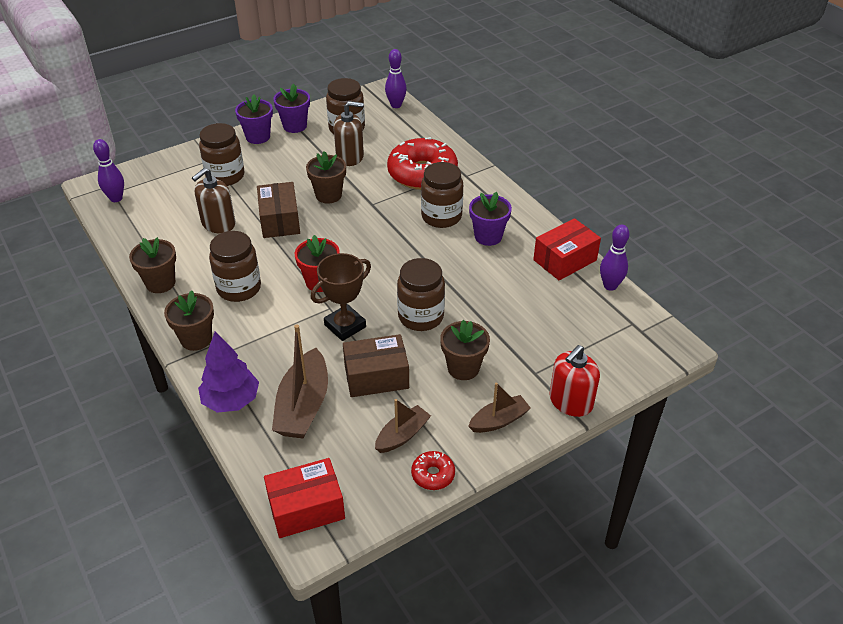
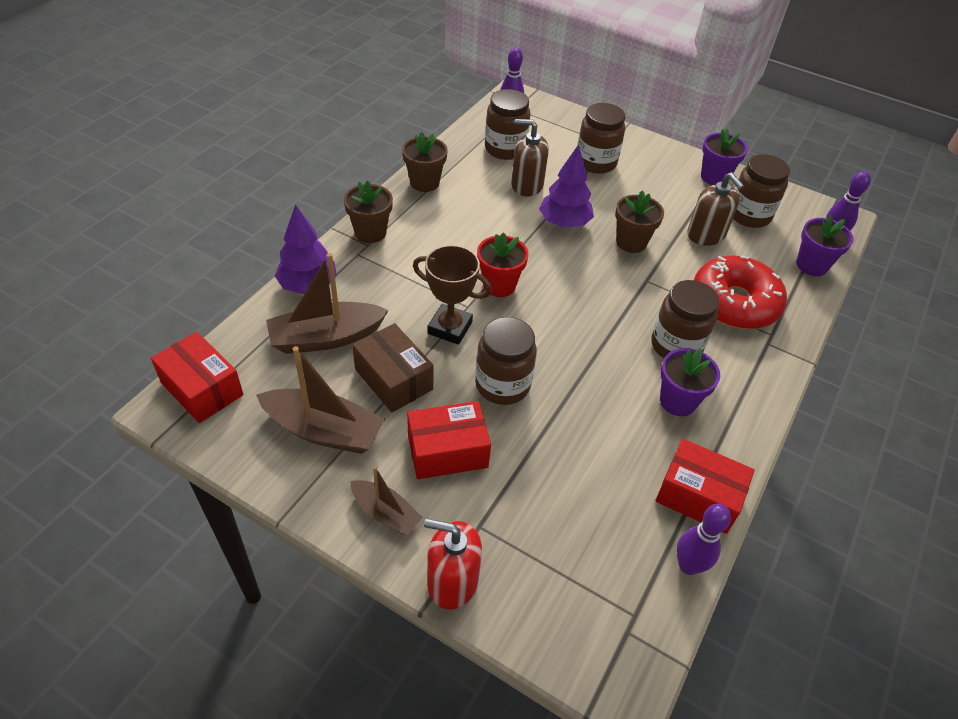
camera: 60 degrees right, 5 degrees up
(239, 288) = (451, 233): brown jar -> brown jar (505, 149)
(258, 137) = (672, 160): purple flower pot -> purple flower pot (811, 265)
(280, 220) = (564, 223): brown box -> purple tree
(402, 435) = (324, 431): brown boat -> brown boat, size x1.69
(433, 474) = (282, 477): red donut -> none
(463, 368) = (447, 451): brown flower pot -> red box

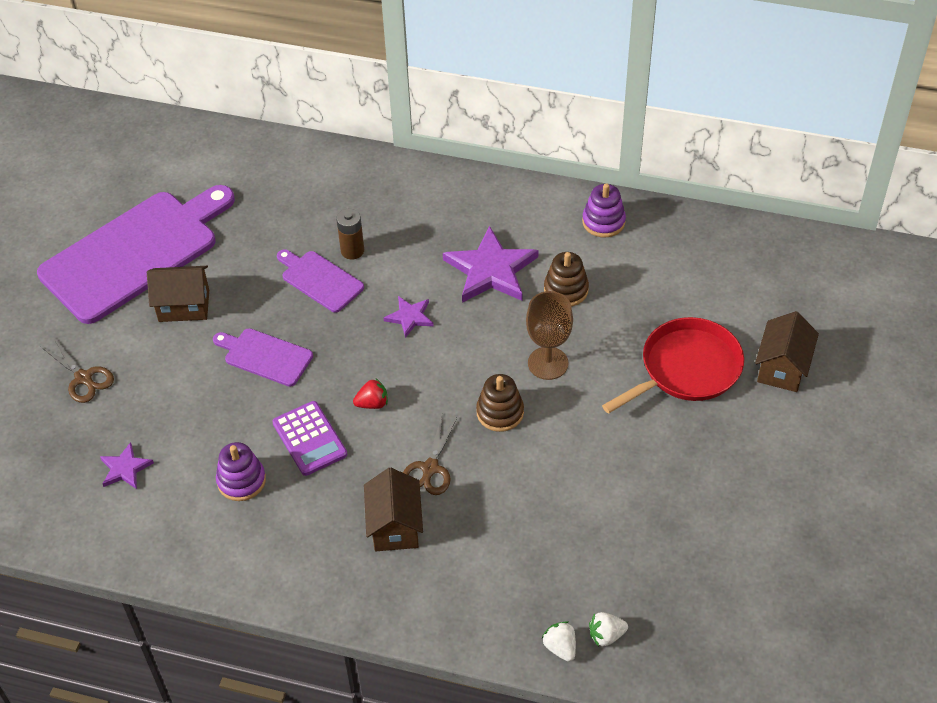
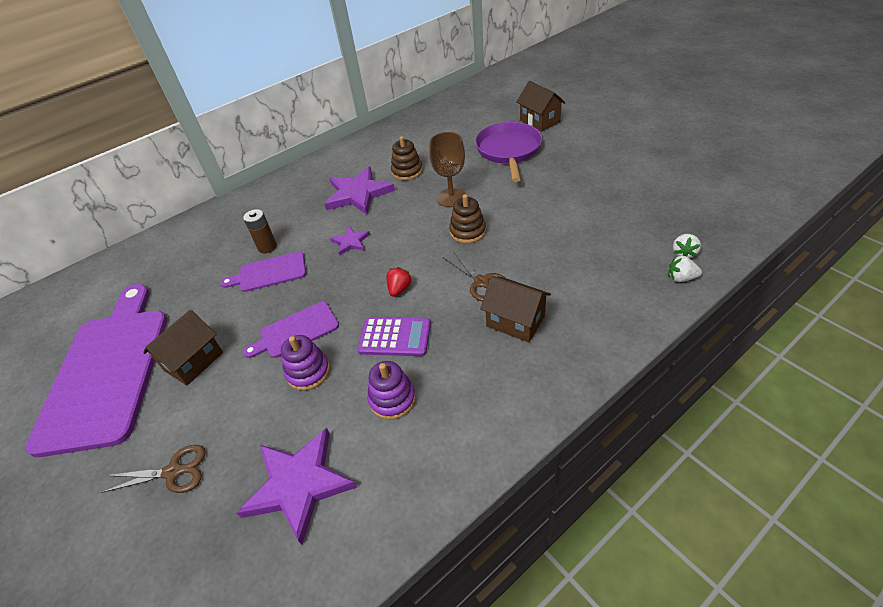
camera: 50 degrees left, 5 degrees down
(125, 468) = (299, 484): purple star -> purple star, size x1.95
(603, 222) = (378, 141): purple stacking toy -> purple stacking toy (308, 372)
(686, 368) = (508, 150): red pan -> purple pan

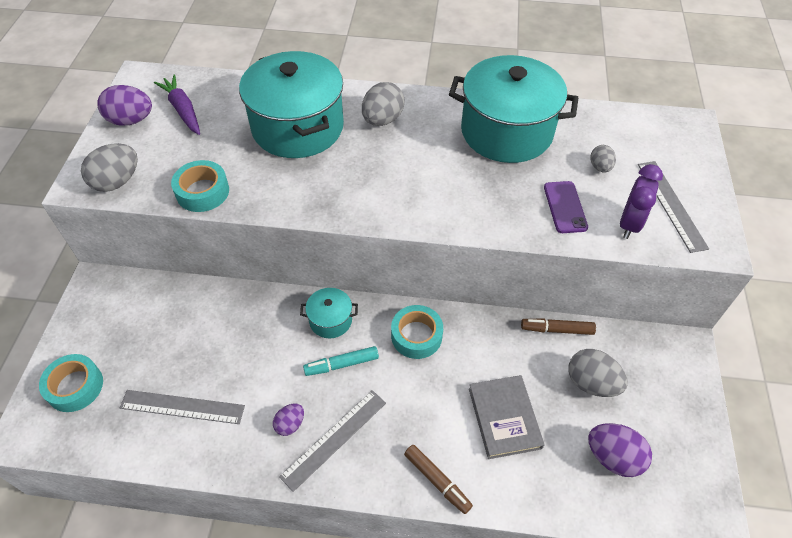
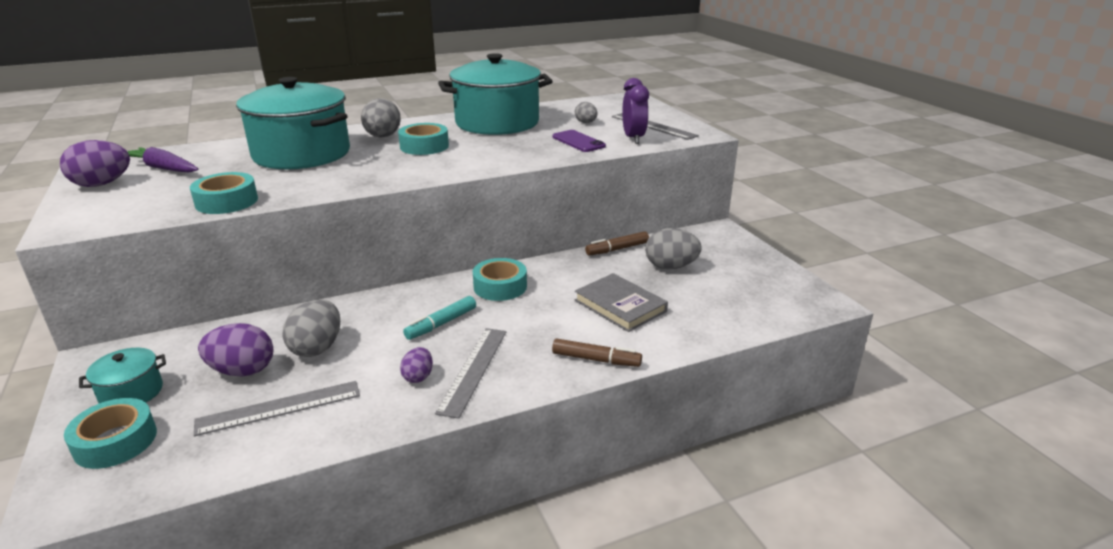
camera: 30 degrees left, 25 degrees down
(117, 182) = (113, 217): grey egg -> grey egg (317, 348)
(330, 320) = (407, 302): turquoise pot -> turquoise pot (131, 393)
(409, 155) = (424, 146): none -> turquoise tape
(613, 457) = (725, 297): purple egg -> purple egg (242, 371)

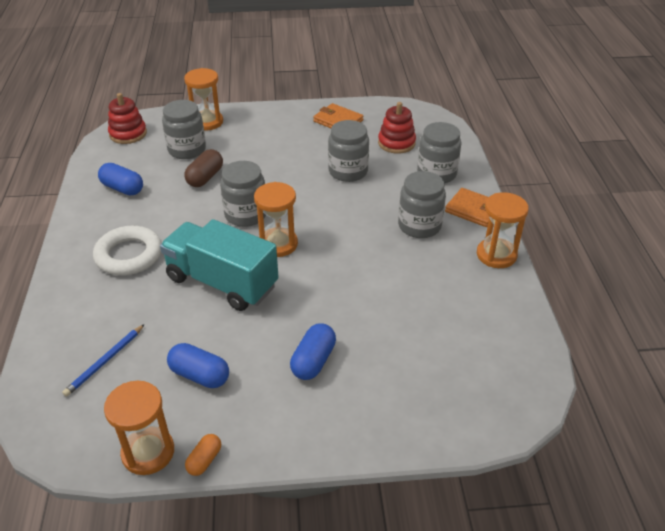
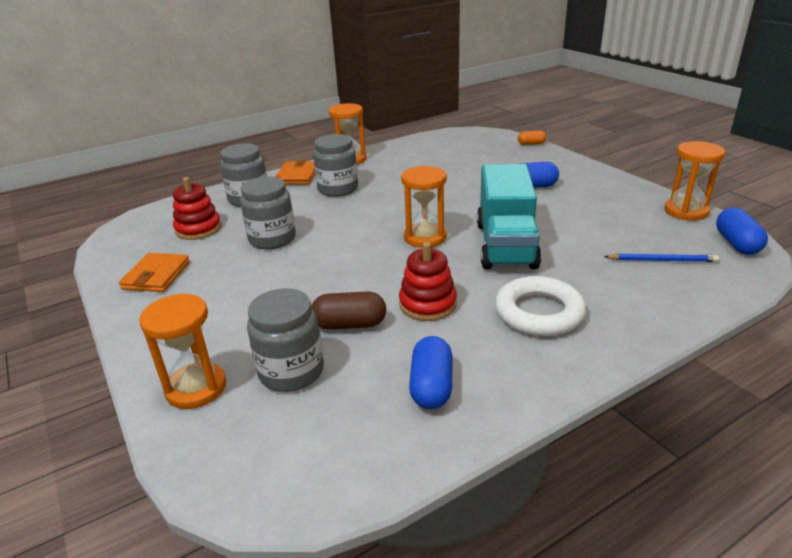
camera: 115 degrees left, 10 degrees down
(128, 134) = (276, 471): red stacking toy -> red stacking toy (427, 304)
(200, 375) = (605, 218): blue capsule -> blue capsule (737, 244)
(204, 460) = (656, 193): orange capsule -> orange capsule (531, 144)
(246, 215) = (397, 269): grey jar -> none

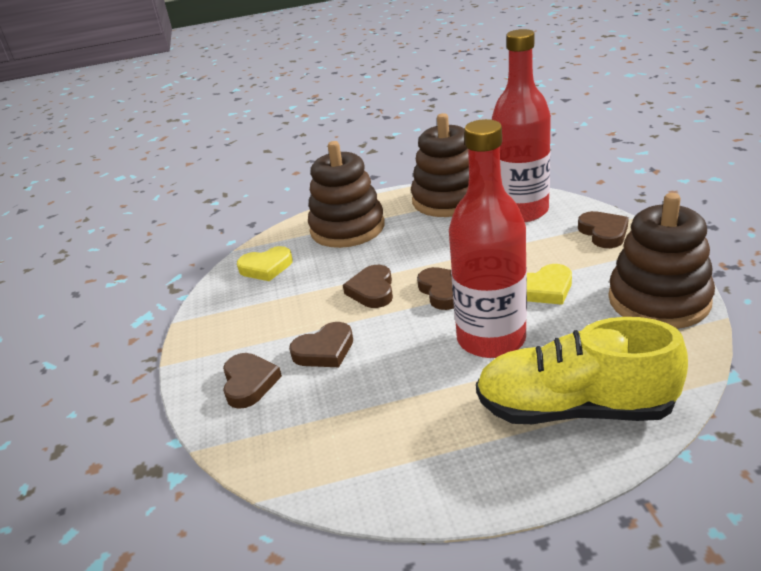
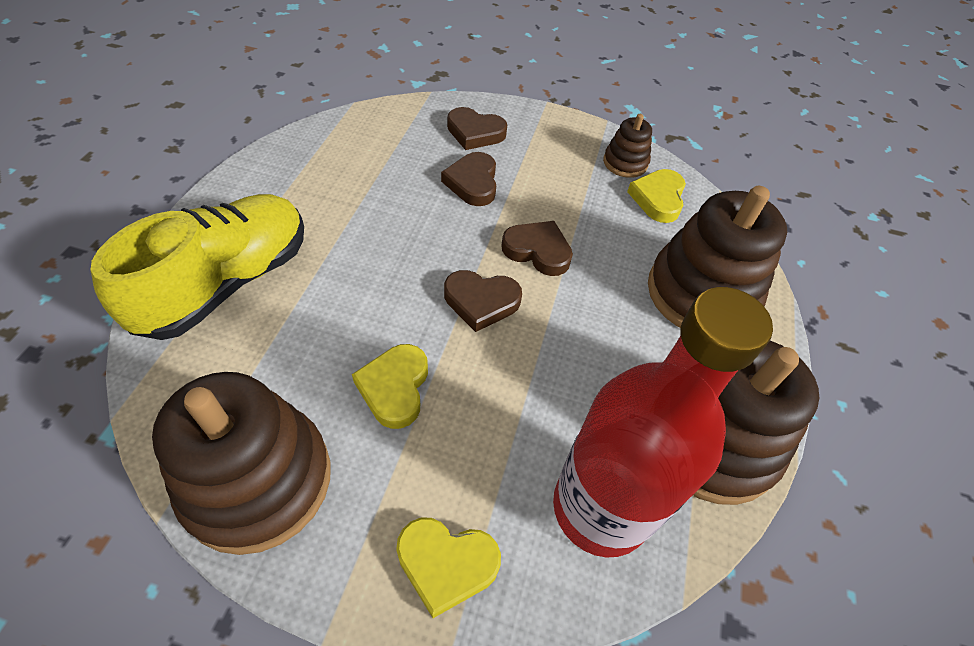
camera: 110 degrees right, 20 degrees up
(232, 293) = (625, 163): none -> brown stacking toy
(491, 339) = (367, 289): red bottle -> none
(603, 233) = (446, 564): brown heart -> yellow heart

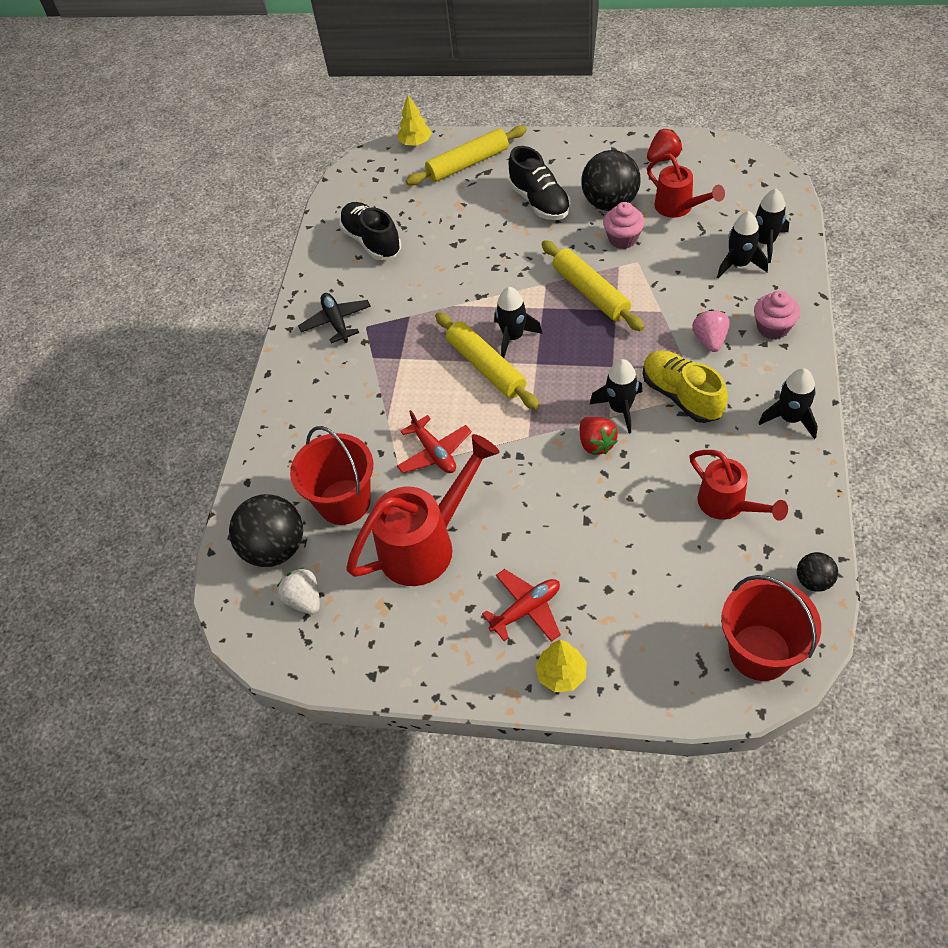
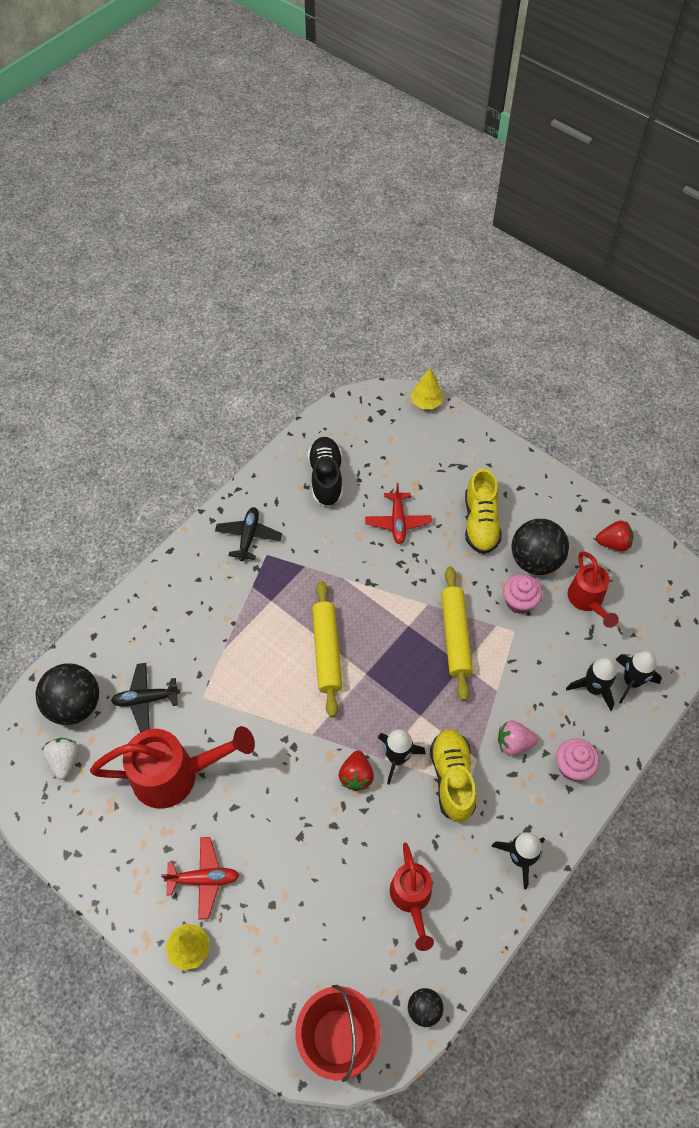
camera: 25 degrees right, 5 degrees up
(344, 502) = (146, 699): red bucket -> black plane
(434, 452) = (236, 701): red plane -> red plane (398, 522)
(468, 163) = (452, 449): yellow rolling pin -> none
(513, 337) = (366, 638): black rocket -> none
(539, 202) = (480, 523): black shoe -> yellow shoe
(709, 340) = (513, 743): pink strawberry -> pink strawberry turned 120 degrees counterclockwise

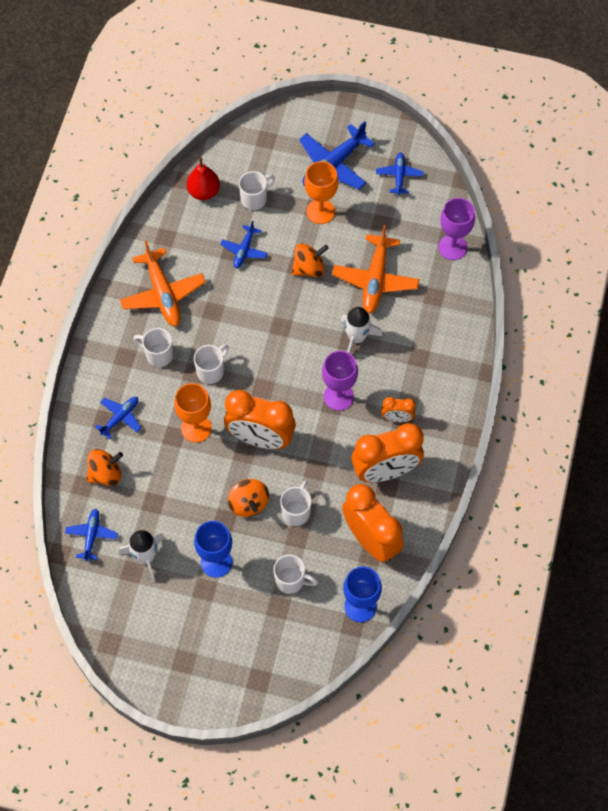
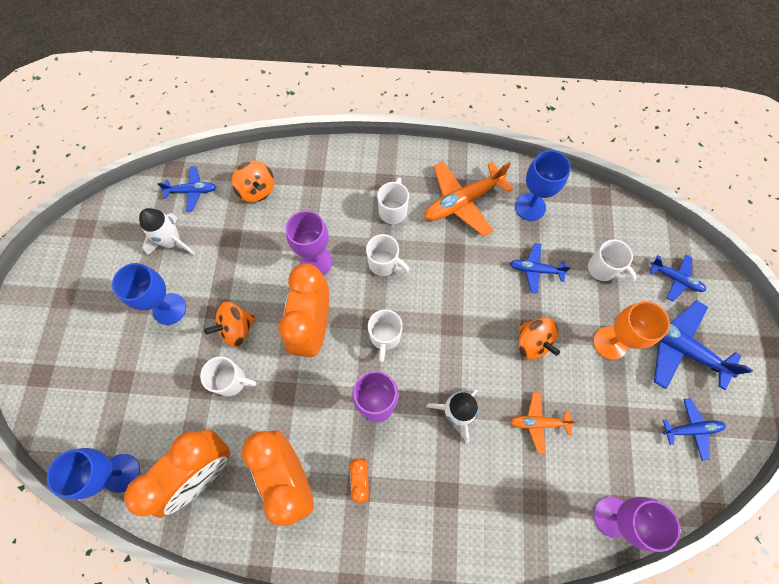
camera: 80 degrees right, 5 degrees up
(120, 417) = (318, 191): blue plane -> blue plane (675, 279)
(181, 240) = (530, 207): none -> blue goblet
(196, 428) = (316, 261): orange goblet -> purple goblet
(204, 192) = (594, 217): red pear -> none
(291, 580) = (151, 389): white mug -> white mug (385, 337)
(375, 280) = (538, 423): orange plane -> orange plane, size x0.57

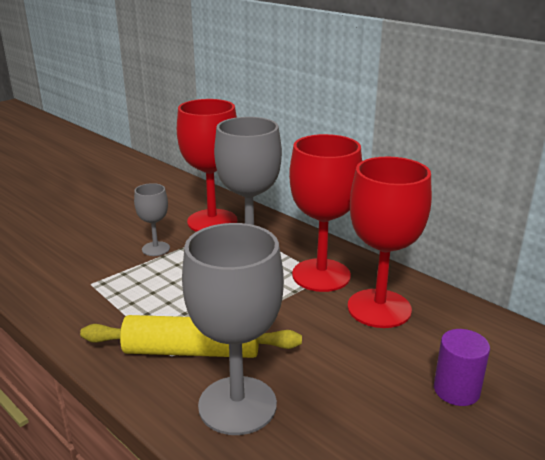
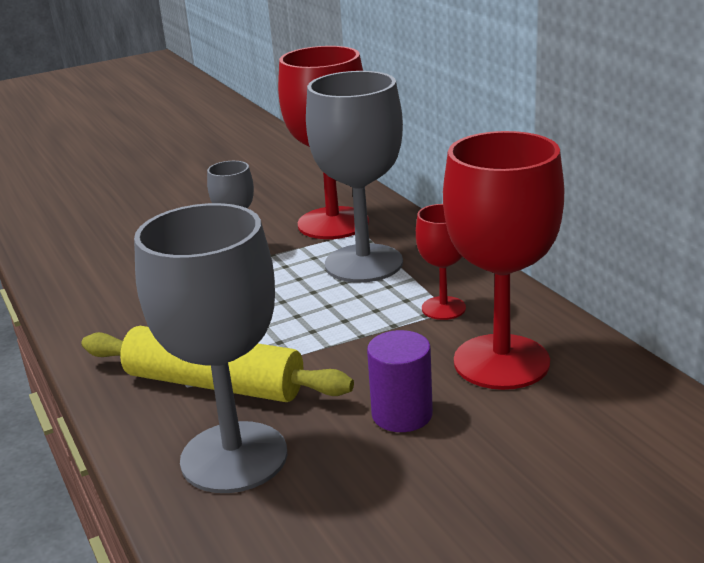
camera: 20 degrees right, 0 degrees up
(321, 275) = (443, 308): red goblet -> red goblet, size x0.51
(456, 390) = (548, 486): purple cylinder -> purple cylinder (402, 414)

══════════════════════════════

#### Directive
Please retype the listing exactly, leaving out any images.

#### Exercise response
camera: 60 degrees right, 5 degrees up
(239, 288) = (451, 233): brown jar -> brown jar (505, 149)
(258, 137) = (672, 160): purple flower pot -> purple flower pot (811, 265)
(280, 220) = (564, 223): brown box -> purple tree
(402, 435) = (324, 431): brown boat -> brown boat, size x1.69
(433, 474) = (282, 477): red donut -> none
(463, 368) = (447, 451): brown flower pot -> red box

camera: 50 degrees left, 5 degrees down
(125, 468) = (299, 484): purple star -> purple star, size x1.95
(603, 222) = (378, 141): purple stacking toy -> purple stacking toy (308, 372)
(686, 368) = (508, 150): red pan -> purple pan

camera: 30 degrees left, 25 degrees down
(117, 182) = (113, 217): grey egg -> grey egg (317, 348)
(330, 320) = (407, 302): turquoise pot -> turquoise pot (131, 393)
(409, 155) = (424, 146): none -> turquoise tape
(613, 457) = (725, 297): purple egg -> purple egg (242, 371)

camera: 115 degrees left, 10 degrees down
(128, 134) = (276, 471): red stacking toy -> red stacking toy (427, 304)
(200, 375) = (605, 218): blue capsule -> blue capsule (737, 244)
(204, 460) = (656, 193): orange capsule -> orange capsule (531, 144)
(246, 215) = (397, 269): grey jar -> none

camera: 110 degrees right, 20 degrees up
(232, 293) = (625, 163): none -> brown stacking toy
(491, 339) = (367, 289): red bottle -> none
(603, 233) = (446, 564): brown heart -> yellow heart

camera: 25 degrees right, 5 degrees up
(344, 502) = (146, 699): red bucket -> black plane
(434, 452) = (236, 701): red plane -> red plane (398, 522)
(468, 163) = (452, 449): yellow rolling pin -> none
(513, 337) = (366, 638): black rocket -> none
(539, 202) = (480, 523): black shoe -> yellow shoe
(709, 340) = (513, 743): pink strawberry -> pink strawberry turned 120 degrees counterclockwise

camera: 80 degrees right, 5 degrees up
(120, 417) = (318, 191): blue plane -> blue plane (675, 279)
(181, 240) = (530, 207): none -> blue goblet
(196, 428) = (316, 261): orange goblet -> purple goblet
(204, 192) = (594, 217): red pear -> none
(291, 580) = (151, 389): white mug -> white mug (385, 337)
(375, 280) = (538, 423): orange plane -> orange plane, size x0.57

camera: 20 degrees right, 0 degrees up
(321, 275) = (443, 308): red goblet -> red goblet, size x0.51
(456, 390) = (548, 486): purple cylinder -> purple cylinder (402, 414)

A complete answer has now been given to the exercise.